> [REQUIRED WORK]:
Extract every line of the records that contains the string "kern", treating uppercase and lowercase letters as different.
---- DATA IN THIS EXERCISE
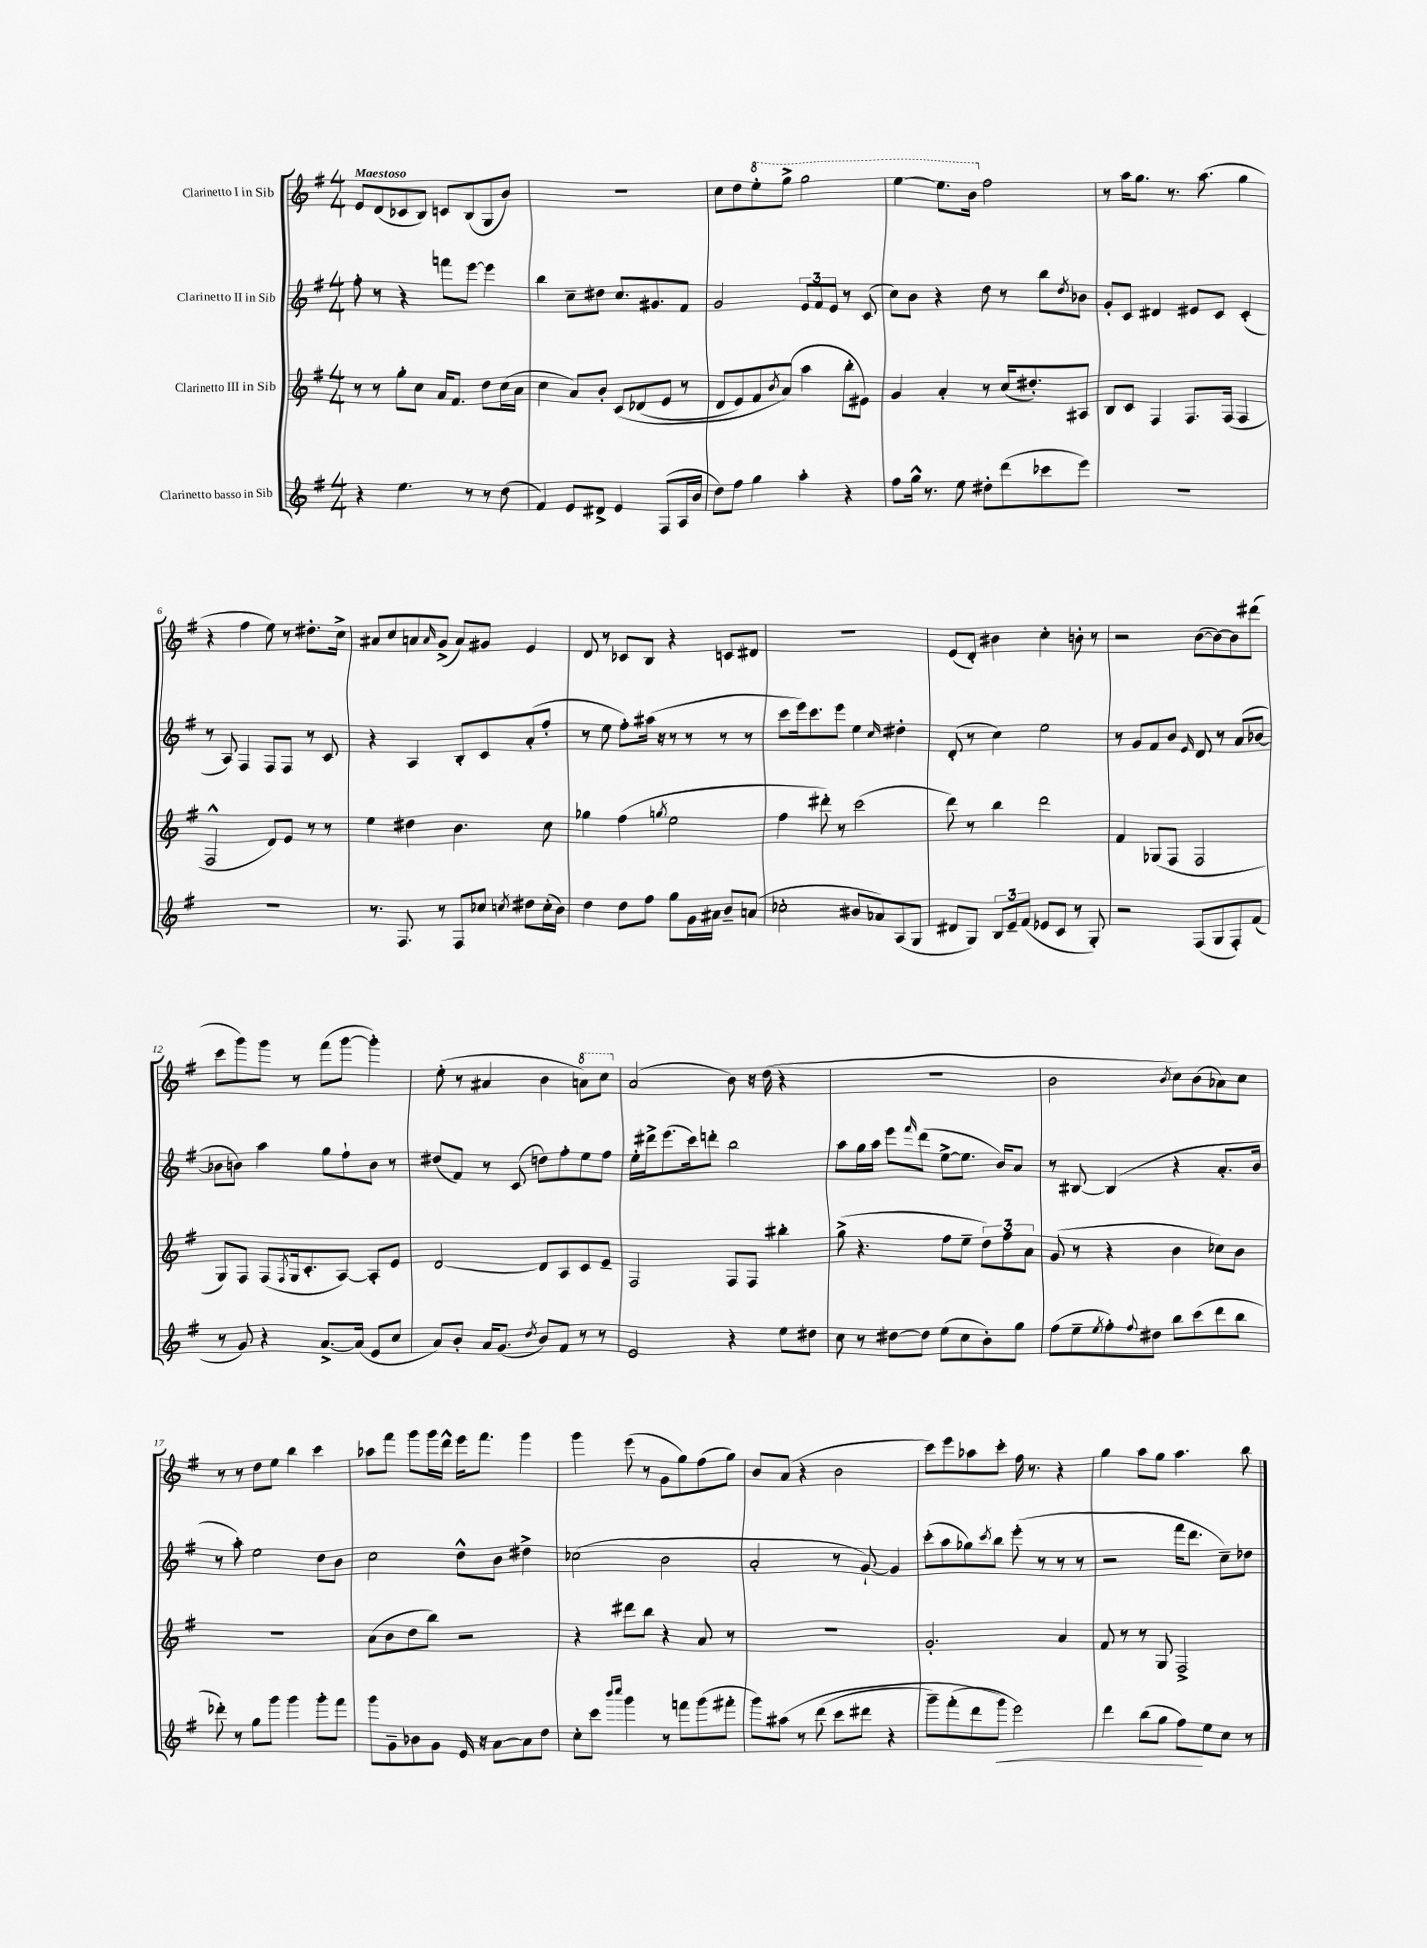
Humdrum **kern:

**kern	**dynam	**kern	**kern	**kern
*part4	*part4	*part3	*part2	*part1
*staff4	*staff4	*staff3	*staff2	*staff1
*I"Clarinetto basso in Sib	*	*I"Clarinetto III in Sib	*I"Clarinetto II in Sib	*I"Clarinetto I in Sib
*clefG2	*	*clefG2	*clefG2	*clefG2
*k[f#]	*	*k[f#]	*k[f#]	*k[f#]
*M4/4	*	*M4/4	*M4/4	*M4/4
=1	=1	=1	=1	=1
!	!	!	!	!LO:TX:a:B:t=Maestoso
4r	.	8r	8ff#'\	8e/L
.	.	8r	8r	(8d/
4.ee\	.	8gg'\L	4r	8c-X/
.	.	8cc\J	.	8B/J)
.	.	16a/KL	8fffn\L	8cn/L
.	.	8.f#/J	.	.
8r	.	.	[8eee\J	(8B/
8r	.	8dd\L	4eee\]	8G/
(8dd\	.	(16cc\L	.	8b/J)
.	.	16a\JJ	.	.
=2	=2	=2	=2	=2
4f#/)	.	4cc\	4bb\	1r
8e/L	.	8a/L)	8cc~\L	.
8d#X^/J	.	8b'/J	8dd#X\J	.
4e/	.	(8c/L	8.cc/L	.
.	.	(8d-X/	.	.
.	.	.	8.g#X/	.
(8F#/L	.	8e/J	.	.
16A/L	.	8r	8f#/J	.
16b/JJ	.	.	.	.
=3	=3	=3	=3	=3
8dd\L)	.	8d/L	2g/	8cc\L
8ff#\J	.	8e/)	.	8dd\
*	*	*	*	*8va
4gg\	.	8f#/	.	8eee'\
.	.	8qb/	.	.
.	.	(8a/J)	.	8ggg^\J
4aa'\	.	4aa\	12e/L	2ggg\
.	.	.	12f#/	.
.	.	.	12e/J	.
4r	.	8bb'\L	8r	.
.	.	8e#X\J)	(8c/	.
=4	=4	=4	=4	=4
8ff#\L	.	4g/	8cc\L)	[4eee\
16gg^^\Jk	.	.	8b\J	.
8.r	.	.	.	.
.	.	4a'/	4r	8.eee\L]
8ee\	.	.	.	.
.	.	.	.	16bb\Jk
*	*	*	*	*X8va
8dd#X'\L	.	8r	8dd\	2ff#\
(8ddd\	.	(16cc/KL	8r	.
.	.	8.dd#X'/)	.	.
8ccc-X\	.	.	8bb\L	.
.	.	.	8qdd/	.
8eee\J)	.	8A#X/J	8b-X\J	.
=5	=5	=5	=5	=5
1r	.	8B/L	8g'/L	8r
.	.	8c/J	8c/J	16aa\KL
.	.	.	.	8.gg\J
.	.	4F#/	4d#X/	.
.	.	.	.	8.r
.	.	8.F#/L	8e#X/L	.
.	.	.	.	(8.aa\
.	.	.	8c/J	.
.	.	(16F#/Jk	.	.
.	.	4F#/	(4c'/	4gg\
!!LO:LB:g=z
=6	=6	=6	=6	=6
1r	.	2F#^^/	8r	4r
.	.	.	8A/)	.
.	.	.	4F#/	4ff#\
.	.	8d/L)	8F#/L	8ee\)
.	.	8e/J	8F#/J	8r
.	.	8r	8r	8.dd#X'\L
.	.	8r	8c/	.
.	.	.	.	16cc^\Jk
=7	=7	=7	=7	=7
8.r	.	4ee\	4r	8a#X/L
.	.	.	.	8cc/
8.F#/	.	.	.	.
.	.	4dd#X\	4A/	8an/
.	.	.	.	16qqa/
8r	.	.	.	(8g^/J
8F#/L	.	4.b\	8B'/L	8a/L)
8cc-X/J	.	.	8c/	8g#X/J
8qccn/	.	.	.	.
8dd#X\L	.	.	(8a'/	4e/
(16cc'\L	.	8cc\	8ff#'/J	.
16b\JJ)	.	.	.	.
=8	=8	=8	=8	=8
4dd\	.	4gg-X\	8r	8d/
.	.	.	8ee\	8r
8dd\L	.	(4ff#\	8ff#'\L)	8c-X/L
8ff#\J	.	.	(16aa#X\Jk	8B/J
.	.	.	16r	.
.	.	8qggn/	.	.
8gg\L	.	2ee\	8r	4r
16g\L	.	.	8r	.
16a#X\JJ	.	.	.	.
8b~/L	.	.	8r	8cn/L
(8an/J	.	.	8r	8d#X/J
=9	=9	=9	=9	=9
2cc-X'\	.	4ff#\	8ccc\L	1r
.	.	.	16eee\k)	.
.	.	.	8.ccc\	.
.	.	8ddd#X'\)	.	.
.	.	8r	8eee\J	.
8b#X/L	.	(2ccc\	4ee\	.
8a-X/)	.	.	.	.
.	.	.	16qqcc/	.
(8A/	.	.	4dd#X'\	.
8G/J	.	.	.	.
=10	=10	=10	=10	=10
8d#X/L	.	8ddd\)	(8d'/	(8e/L
8G/J)	.	8r	8r	8d'/J)
12B/L	.	4bb\	4cc\)	4b#X\
12e~/	.	.	.	.
(12f#/J	.	.	.	.
8e-X/L	.	2ddd\	2ee\	4cc'\
8c/J	.	.	.	.
8r	.	.	.	8bn'\
8G'/)	.	.	.	8r
=11	=11	=11	=11	=11
2r	.	4f#/	8r	2r
.	.	.	8g/L	.
.	.	(8G-X/L	8f#/	.
.	.	8F#/J	8b/J	.
.	.	.	16qqe/	.
(8F#/L	.	2F#/	8d/	([8b\L
8G/	.	.	8r	8b\_)
8F#'/)	.	.	(8a/L	8b\]
(8f#/J	.	.	[8b-X/J	(8ddd#X\J
!!LO:LB:g=z
=12	=12	=12	=12	=12
8r	.	8G/L)	8b-X\L]	8ccc\L
8g/)	.	8F#/J	8bn\J)	8ggg\)
4r	.	(8F#/L	4aa\	8ggg\J
.	.	8qF#/	.	.
.	.	16G/k	.	8r
.	.	8.c'/	.	.
[8.a^/L	.	.	8gg\L	(8fff#\L
.	.	[8A/J)	8ff#`\	[8ggg\J
(16a/Jk]	.	.	.	.
8e/L	.	8A'/L]	8b\J	4ggg'\])
8cc/J	.	8e/J	8r	.
=13	=13	=13	=13	=13
8a/L)	.	[2d/	(8dd#X/L	(8ee'\
8b'/J	.	.	8f#/J)	8r
16a/KL	.	.	8r	4a#X/
(8.g/J	.	.	.	.
.	.	.	(8c/	.
8qdd/	.	.	.	.
8b/L)	.	8d/L]	8ddn\L)	4b\
8f#/J	.	8A/	8ff#'\	.
*	*	*	*	*8va
8r	.	8c/	8ee\	8aan\L)
8r	.	8e~/J	8ff#\J	8ccc\J
=14	=14	=14	=14	=14
*	*	*	*	*X8va
2e/	.	2F#/	16ee'\LL	(2a/
.	.	.	16ddd#X^\J	.
.	.	.	(8.eee\	.
.	.	.	16ccc\k)	.
.	.	.	8dddn'\J	.
4r	.	8F#/L	2bb\	8b\)
.	.	8F#/J	.	16r
.	.	.	.	(16dd\
8ee\L	.	4bb#X'\	.	4r
8dd#X\J	.	.	.	.
=15	=15	=15	=15	=15
8cc\	.	(8gg^\	8aa\L	1r
8r	.	4.r	16gg\L	.
.	.	.	16aa\JJ	.
[8dd#X\L	.	.	8eee\L	.
.	.	.	16qqfff#/	.
8dd#\J]	.	.	(8ddd\J	.
(8ee\L	.	8ff#\L	[8ee^\L	.
8cc\	.	8ee~\J	8.ee\J]	.
8b'\)	.	12dd\L)	.	.
.	.	.	16b/KL)	.
.	.	12ff#\	.	.
8gg\J	.	.	8a/J	.
.	.	12a\J	.	.
=16	=16	=16	=16	=16
(8ff#\L	.	(8g/	8r	2b\
8ee~\	.	8r	[8B#X/	.
8qee/	.	.	.	.
8ff#'\)	.	4r	(4B#/]	.
8qqff#/	.	.	.	.
8dd#X\J	.	.	.	.
.	.	.	.	8qb/
8bb\L	.	4b\	4r	8cc\L)
(8ccc\	.	.	.	(8b\
8ddd\	.	8cc-X\L)	8.a'/L	8a-X\)
8bb\J	.	8b\J	.	8cc\J
.	.	.	16b/Jk	.
!!LO:LB:g=z
=17	=17	=17	=17	=17
8ddd-X'\)	.	1r	8r	8r
8r	.	.	8aa'\)	8r
8gg\L	.	.	2ee\	8dd\L
8ggg\J	.	.	.	8ee\J
4ggg\	.	.	.	4bb\
8ggg'\L	.	.	8dd\L	4ccc\
8fff#\J	.	.	8b\J	.
=18	=18	=18	=18	=18
8ggg\L	.	(8a\L	2cc\	8aa-X\L
8g~\	.	8b\	.	8fff#\J
8b-X\	.	8dd\	.	8ggg\L
8g\J	.	8bb\J)	.	16ggg\L
.	.	.	.	16ddd^^\JJ
16e/	.	2r	8dd^^\L	16eee\KL
16r	.	.	.	8.fff#\J
[8a\L	.	.	8b\J	.
8a\]	.	.	4dd#X^\	4ggg\
8dd\J	.	.	.	.
=19	=19	=19	=19	=19
8cc'\L	.	4r	(2cc-X\	4ggg\
8ccc\J	.	.	.	.
16qqbbb/LL	.	.	.	.
16qqcccc/JJ	.	.	.	.
4ggg\	.	8ddd#X\L	.	(8eee\
.	.	8bb\J	.	8r
8r	.	4r	2b\	8g\L
8fffn\L	.	.	.	8gg\)
(8ggg\	.	8a/	.	(8ff#\
8fff#X'\J	.	8r	.	8gg\J)
=20	=20	=20	=20	=20
8ggg\L)	.	1r	2a'/	8b/L
(8aa#X\J	.	.	.	(8a/J
8r	.	.	.	4r
(8ddd\	.	.	.	.
8ccc\L	.	.	8r	2b\
8ddd#X\J	.	.	[8g`/)	.
4r	.	.	4g/]	.
=21	=21	=21	=21	=21
8ggg~\L)	.	2.g'/	(8ccc'\L	8ccc\L)
(8fff#'\	.	.	8aa\	8eee\
8ddd\	.	.	8gg-X\)	8aa-X\
.	.	.	8qccc/	.
!	!LO:HP:b	!	!	!
8ggg\J)	<	.	8bb\J	8ccc'\J
2eee\)	.	.	(8eee'\	16ff#\
.	.	.	.	8.r
.	.	.	8r	.
.	.	4a/	8r	4r
.	.	.	8r	.
=22	=22	=22	=22	=22
4ddd\	.	8f#/	2r	4gg\
.	.	8r	.	.
(8bb\L	.	8r	.	8aa\L
8gg\J	.	8G/	.	8gg\J
8ff#\L)	.	2F#^/	16fff#\KL	4.aa\
.	.	.	8.ddd\J	.
8ee\	[	.	.	.
8cc\J	.	.	8cc~\L)	.
8r	.	.	8dd-X\J	8bb\
==	==	==	==	==
*-	*-	*-	*-	*-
--------
> [THE RESULT]:
Humdrum **kern:
**kern	**dynam	**kern	**kern	**kern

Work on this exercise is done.